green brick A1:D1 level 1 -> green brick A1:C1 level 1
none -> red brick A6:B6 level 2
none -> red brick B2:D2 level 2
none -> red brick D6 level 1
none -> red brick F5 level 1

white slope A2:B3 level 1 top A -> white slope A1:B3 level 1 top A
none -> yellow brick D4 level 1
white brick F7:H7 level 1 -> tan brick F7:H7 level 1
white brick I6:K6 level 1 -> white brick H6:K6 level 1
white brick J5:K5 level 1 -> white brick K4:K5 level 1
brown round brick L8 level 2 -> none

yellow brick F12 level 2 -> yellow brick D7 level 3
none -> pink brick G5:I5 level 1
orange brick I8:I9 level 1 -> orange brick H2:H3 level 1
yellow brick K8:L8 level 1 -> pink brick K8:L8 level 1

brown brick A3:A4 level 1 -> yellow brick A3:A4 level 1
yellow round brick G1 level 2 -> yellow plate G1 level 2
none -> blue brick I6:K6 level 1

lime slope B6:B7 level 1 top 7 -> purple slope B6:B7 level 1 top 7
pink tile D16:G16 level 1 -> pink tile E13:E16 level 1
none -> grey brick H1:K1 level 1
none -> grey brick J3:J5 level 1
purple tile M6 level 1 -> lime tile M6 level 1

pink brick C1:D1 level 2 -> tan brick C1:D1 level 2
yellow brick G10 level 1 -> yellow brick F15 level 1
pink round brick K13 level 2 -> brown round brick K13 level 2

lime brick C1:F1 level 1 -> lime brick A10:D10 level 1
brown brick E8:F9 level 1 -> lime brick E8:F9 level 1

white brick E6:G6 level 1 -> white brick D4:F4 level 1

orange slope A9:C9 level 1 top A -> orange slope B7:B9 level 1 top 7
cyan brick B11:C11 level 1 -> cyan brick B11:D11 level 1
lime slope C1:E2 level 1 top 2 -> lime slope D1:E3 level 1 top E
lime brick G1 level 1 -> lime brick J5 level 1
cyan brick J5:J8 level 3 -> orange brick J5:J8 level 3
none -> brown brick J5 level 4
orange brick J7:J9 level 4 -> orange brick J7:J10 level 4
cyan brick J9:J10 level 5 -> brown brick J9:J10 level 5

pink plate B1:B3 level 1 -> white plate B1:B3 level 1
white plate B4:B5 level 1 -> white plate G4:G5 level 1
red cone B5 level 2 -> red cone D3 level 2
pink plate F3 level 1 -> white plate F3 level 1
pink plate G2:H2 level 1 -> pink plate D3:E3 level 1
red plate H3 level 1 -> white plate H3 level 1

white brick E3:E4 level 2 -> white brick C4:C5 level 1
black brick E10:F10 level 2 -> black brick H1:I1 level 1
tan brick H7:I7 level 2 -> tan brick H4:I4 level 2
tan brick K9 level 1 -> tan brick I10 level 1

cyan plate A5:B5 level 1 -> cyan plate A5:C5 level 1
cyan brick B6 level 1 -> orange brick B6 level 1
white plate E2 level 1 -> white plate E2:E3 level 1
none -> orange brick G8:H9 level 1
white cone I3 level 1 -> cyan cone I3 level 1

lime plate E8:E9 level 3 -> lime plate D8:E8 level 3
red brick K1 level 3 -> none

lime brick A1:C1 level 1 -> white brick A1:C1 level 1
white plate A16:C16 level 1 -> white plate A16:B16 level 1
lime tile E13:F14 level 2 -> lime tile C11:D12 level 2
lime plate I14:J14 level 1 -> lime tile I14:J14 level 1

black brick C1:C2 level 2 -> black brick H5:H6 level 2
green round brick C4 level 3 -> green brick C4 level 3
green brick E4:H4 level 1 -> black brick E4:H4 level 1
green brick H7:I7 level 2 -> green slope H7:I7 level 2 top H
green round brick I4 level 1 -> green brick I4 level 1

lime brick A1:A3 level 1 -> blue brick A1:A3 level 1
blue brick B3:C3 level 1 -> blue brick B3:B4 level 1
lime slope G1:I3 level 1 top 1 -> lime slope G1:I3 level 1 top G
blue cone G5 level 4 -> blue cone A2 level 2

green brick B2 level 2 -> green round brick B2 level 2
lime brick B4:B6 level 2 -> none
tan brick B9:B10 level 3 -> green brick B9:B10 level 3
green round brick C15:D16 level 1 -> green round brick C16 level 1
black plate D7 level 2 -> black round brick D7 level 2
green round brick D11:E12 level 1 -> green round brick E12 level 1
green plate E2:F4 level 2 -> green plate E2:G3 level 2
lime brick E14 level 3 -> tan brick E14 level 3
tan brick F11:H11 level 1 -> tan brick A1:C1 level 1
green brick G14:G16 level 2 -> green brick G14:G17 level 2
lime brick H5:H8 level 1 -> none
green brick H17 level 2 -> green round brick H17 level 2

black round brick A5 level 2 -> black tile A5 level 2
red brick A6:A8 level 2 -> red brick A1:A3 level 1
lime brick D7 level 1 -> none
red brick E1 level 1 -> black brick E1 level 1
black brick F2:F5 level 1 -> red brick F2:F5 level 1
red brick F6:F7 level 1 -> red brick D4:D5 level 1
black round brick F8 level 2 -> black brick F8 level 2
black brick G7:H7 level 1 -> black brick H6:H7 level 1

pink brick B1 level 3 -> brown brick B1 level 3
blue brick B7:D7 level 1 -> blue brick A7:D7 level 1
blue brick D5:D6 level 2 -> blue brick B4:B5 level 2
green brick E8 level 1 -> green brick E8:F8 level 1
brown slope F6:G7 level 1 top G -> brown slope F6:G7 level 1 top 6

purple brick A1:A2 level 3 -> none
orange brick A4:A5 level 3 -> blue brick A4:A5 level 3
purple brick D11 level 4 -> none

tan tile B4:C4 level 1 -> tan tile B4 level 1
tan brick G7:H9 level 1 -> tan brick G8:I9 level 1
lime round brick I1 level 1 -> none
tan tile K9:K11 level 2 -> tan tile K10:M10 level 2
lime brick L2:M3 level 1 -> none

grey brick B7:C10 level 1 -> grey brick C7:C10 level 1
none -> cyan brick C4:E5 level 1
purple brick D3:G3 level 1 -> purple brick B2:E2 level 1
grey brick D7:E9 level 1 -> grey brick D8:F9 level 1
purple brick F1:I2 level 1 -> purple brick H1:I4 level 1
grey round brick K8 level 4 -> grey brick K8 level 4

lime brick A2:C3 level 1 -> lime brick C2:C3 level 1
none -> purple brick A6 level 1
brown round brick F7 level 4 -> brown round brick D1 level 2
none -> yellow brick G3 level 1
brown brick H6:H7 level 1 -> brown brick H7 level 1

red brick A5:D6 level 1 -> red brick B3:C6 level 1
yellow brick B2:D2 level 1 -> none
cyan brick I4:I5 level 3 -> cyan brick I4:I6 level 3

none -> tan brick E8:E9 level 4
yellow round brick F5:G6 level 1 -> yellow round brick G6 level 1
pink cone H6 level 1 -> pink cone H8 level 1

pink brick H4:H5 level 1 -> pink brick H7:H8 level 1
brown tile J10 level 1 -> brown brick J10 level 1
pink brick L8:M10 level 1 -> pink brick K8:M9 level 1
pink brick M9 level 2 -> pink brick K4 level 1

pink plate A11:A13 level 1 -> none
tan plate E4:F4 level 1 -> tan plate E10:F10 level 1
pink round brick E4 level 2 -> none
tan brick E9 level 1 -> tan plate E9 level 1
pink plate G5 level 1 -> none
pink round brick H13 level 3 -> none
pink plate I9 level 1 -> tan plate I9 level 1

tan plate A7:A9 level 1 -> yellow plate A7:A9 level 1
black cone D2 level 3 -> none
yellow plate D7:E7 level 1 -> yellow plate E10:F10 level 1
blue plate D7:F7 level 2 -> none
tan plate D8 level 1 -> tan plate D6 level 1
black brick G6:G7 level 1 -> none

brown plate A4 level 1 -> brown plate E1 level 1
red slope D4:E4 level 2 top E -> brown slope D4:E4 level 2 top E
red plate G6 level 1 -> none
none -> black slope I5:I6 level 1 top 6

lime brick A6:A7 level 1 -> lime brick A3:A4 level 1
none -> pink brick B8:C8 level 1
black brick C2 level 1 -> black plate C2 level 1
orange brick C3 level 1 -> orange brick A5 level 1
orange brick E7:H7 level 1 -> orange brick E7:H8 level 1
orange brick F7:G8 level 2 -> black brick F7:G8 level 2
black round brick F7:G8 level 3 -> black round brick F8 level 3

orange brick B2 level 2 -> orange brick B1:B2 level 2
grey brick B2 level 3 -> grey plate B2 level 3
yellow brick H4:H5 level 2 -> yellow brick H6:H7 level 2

---*---

- EXERCISE PROMPT: Reproduce exactly, and only, the part of the listing above that begins at the line with "blue brick D5:D6" and goes on through the line with "red brick A5:D6".

- WRITTEN RESPONSE:
blue brick D5:D6 level 2 -> blue brick B4:B5 level 2
green brick E8 level 1 -> green brick E8:F8 level 1
brown slope F6:G7 level 1 top G -> brown slope F6:G7 level 1 top 6

purple brick A1:A2 level 3 -> none
orange brick A4:A5 level 3 -> blue brick A4:A5 level 3
purple brick D11 level 4 -> none

tan tile B4:C4 level 1 -> tan tile B4 level 1
tan brick G7:H9 level 1 -> tan brick G8:I9 level 1
lime round brick I1 level 1 -> none
tan tile K9:K11 level 2 -> tan tile K10:M10 level 2
lime brick L2:M3 level 1 -> none

grey brick B7:C10 level 1 -> grey brick C7:C10 level 1
none -> cyan brick C4:E5 level 1
purple brick D3:G3 level 1 -> purple brick B2:E2 level 1
grey brick D7:E9 level 1 -> grey brick D8:F9 level 1
purple brick F1:I2 level 1 -> purple brick H1:I4 level 1
grey round brick K8 level 4 -> grey brick K8 level 4

lime brick A2:C3 level 1 -> lime brick C2:C3 level 1
none -> purple brick A6 level 1
brown round brick F7 level 4 -> brown round brick D1 level 2
none -> yellow brick G3 level 1
brown brick H6:H7 level 1 -> brown brick H7 level 1

red brick A5:D6 level 1 -> red brick B3:C6 level 1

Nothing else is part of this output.